REQUIRED WORK: An exact reproduction of every record is required.

[Object change listings]
+===+

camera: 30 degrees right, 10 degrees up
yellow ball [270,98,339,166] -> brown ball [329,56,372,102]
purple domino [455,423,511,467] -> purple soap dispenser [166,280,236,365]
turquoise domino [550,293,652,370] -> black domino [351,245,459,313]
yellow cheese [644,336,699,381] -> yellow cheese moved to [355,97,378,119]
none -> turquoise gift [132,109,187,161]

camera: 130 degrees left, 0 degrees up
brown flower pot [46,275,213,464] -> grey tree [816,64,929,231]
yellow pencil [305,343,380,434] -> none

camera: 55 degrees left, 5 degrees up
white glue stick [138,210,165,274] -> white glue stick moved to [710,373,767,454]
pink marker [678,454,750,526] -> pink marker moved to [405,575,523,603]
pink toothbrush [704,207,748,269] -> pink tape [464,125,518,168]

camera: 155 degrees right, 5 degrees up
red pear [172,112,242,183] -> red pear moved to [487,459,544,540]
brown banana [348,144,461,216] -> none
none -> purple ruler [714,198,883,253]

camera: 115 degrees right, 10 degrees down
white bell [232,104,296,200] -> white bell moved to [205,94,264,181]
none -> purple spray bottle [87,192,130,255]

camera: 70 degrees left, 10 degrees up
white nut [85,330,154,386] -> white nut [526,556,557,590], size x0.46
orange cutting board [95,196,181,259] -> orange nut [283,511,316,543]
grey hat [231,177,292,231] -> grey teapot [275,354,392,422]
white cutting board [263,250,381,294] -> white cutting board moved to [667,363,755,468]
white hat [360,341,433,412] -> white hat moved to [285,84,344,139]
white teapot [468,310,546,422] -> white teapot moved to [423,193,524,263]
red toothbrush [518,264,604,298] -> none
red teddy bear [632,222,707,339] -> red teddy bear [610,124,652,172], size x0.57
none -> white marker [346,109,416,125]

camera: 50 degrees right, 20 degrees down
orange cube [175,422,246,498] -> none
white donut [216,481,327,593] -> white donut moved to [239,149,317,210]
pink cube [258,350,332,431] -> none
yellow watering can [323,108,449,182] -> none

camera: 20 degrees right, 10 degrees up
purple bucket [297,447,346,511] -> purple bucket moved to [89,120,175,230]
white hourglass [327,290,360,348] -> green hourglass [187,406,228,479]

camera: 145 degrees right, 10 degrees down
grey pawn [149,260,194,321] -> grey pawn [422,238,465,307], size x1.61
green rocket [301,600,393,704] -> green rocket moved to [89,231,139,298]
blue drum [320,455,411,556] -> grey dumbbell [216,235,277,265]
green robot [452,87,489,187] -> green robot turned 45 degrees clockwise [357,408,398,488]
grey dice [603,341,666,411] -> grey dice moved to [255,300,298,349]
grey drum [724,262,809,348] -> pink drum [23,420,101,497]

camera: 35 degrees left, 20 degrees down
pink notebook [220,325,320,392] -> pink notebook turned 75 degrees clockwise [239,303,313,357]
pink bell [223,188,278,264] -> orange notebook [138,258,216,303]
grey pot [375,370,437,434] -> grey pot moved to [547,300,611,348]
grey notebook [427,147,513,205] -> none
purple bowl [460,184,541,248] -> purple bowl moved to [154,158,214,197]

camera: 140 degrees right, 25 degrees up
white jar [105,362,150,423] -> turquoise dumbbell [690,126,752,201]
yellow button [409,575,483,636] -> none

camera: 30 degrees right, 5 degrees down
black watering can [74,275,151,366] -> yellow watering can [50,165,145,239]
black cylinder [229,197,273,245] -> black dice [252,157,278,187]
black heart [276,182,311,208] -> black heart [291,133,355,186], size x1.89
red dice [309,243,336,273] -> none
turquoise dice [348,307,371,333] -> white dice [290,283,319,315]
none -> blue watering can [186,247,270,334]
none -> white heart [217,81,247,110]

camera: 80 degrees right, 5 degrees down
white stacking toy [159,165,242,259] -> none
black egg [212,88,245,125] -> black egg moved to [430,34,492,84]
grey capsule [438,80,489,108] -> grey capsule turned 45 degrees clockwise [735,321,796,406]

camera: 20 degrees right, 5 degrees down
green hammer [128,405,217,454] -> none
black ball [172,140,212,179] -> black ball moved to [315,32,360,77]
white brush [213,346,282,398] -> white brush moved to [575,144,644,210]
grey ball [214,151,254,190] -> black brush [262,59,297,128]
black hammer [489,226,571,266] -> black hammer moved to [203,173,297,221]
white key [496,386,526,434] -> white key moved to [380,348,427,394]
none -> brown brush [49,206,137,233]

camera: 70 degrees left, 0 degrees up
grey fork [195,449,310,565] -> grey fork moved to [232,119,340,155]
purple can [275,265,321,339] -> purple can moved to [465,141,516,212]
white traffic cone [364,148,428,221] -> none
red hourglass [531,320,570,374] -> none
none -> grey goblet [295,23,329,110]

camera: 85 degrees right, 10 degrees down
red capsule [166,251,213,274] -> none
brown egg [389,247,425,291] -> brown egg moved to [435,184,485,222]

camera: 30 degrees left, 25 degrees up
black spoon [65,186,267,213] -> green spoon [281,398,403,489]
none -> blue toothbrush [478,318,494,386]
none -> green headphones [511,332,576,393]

+===+

RESPONSE FOR THIS EXERCISE:
camera: 30 degrees right, 10 degrees up
yellow ball [270,98,339,166] -> brown ball [329,56,372,102]
purple domino [455,423,511,467] -> purple soap dispenser [166,280,236,365]
turquoise domino [550,293,652,370] -> black domino [351,245,459,313]
yellow cheese [644,336,699,381] -> yellow cheese moved to [355,97,378,119]
none -> turquoise gift [132,109,187,161]

camera: 130 degrees left, 0 degrees up
brown flower pot [46,275,213,464] -> grey tree [816,64,929,231]
yellow pencil [305,343,380,434] -> none

camera: 55 degrees left, 5 degrees up
white glue stick [138,210,165,274] -> white glue stick moved to [710,373,767,454]
pink marker [678,454,750,526] -> pink marker moved to [405,575,523,603]
pink toothbrush [704,207,748,269] -> pink tape [464,125,518,168]

camera: 155 degrees right, 5 degrees up
red pear [172,112,242,183] -> red pear moved to [487,459,544,540]
brown banana [348,144,461,216] -> none
none -> purple ruler [714,198,883,253]

camera: 115 degrees right, 10 degrees down
white bell [232,104,296,200] -> white bell moved to [205,94,264,181]
none -> purple spray bottle [87,192,130,255]

camera: 70 degrees left, 10 degrees up
white nut [85,330,154,386] -> white nut [526,556,557,590], size x0.46
orange cutting board [95,196,181,259] -> orange nut [283,511,316,543]
grey hat [231,177,292,231] -> grey teapot [275,354,392,422]
white cutting board [263,250,381,294] -> white cutting board moved to [667,363,755,468]
white hat [360,341,433,412] -> white hat moved to [285,84,344,139]
white teapot [468,310,546,422] -> white teapot moved to [423,193,524,263]
red toothbrush [518,264,604,298] -> none
red teddy bear [632,222,707,339] -> red teddy bear [610,124,652,172], size x0.57
none -> white marker [346,109,416,125]

camera: 50 degrees right, 20 degrees down
orange cube [175,422,246,498] -> none
white donut [216,481,327,593] -> white donut moved to [239,149,317,210]
pink cube [258,350,332,431] -> none
yellow watering can [323,108,449,182] -> none

camera: 20 degrees right, 10 degrees up
purple bucket [297,447,346,511] -> purple bucket moved to [89,120,175,230]
white hourglass [327,290,360,348] -> green hourglass [187,406,228,479]

camera: 145 degrees right, 10 degrees down
grey pawn [149,260,194,321] -> grey pawn [422,238,465,307], size x1.61
green rocket [301,600,393,704] -> green rocket moved to [89,231,139,298]
blue drum [320,455,411,556] -> grey dumbbell [216,235,277,265]
green robot [452,87,489,187] -> green robot turned 45 degrees clockwise [357,408,398,488]
grey dice [603,341,666,411] -> grey dice moved to [255,300,298,349]
grey drum [724,262,809,348] -> pink drum [23,420,101,497]

camera: 35 degrees left, 20 degrees down
pink notebook [220,325,320,392] -> pink notebook turned 75 degrees clockwise [239,303,313,357]
pink bell [223,188,278,264] -> orange notebook [138,258,216,303]
grey pot [375,370,437,434] -> grey pot moved to [547,300,611,348]
grey notebook [427,147,513,205] -> none
purple bowl [460,184,541,248] -> purple bowl moved to [154,158,214,197]

camera: 140 degrees right, 25 degrees up
white jar [105,362,150,423] -> turquoise dumbbell [690,126,752,201]
yellow button [409,575,483,636] -> none

camera: 30 degrees right, 5 degrees down
black watering can [74,275,151,366] -> yellow watering can [50,165,145,239]
black cylinder [229,197,273,245] -> black dice [252,157,278,187]
black heart [276,182,311,208] -> black heart [291,133,355,186], size x1.89
red dice [309,243,336,273] -> none
turquoise dice [348,307,371,333] -> white dice [290,283,319,315]
none -> blue watering can [186,247,270,334]
none -> white heart [217,81,247,110]

camera: 80 degrees right, 5 degrees down
white stacking toy [159,165,242,259] -> none
black egg [212,88,245,125] -> black egg moved to [430,34,492,84]
grey capsule [438,80,489,108] -> grey capsule turned 45 degrees clockwise [735,321,796,406]

camera: 20 degrees right, 5 degrees down
green hammer [128,405,217,454] -> none
black ball [172,140,212,179] -> black ball moved to [315,32,360,77]
white brush [213,346,282,398] -> white brush moved to [575,144,644,210]
grey ball [214,151,254,190] -> black brush [262,59,297,128]
black hammer [489,226,571,266] -> black hammer moved to [203,173,297,221]
white key [496,386,526,434] -> white key moved to [380,348,427,394]
none -> brown brush [49,206,137,233]

camera: 70 degrees left, 0 degrees up
grey fork [195,449,310,565] -> grey fork moved to [232,119,340,155]
purple can [275,265,321,339] -> purple can moved to [465,141,516,212]
white traffic cone [364,148,428,221] -> none
red hourglass [531,320,570,374] -> none
none -> grey goblet [295,23,329,110]

camera: 85 degrees right, 10 degrees down
red capsule [166,251,213,274] -> none
brown egg [389,247,425,291] -> brown egg moved to [435,184,485,222]

camera: 30 degrees left, 25 degrees up
black spoon [65,186,267,213] -> green spoon [281,398,403,489]
none -> blue toothbrush [478,318,494,386]
none -> green headphones [511,332,576,393]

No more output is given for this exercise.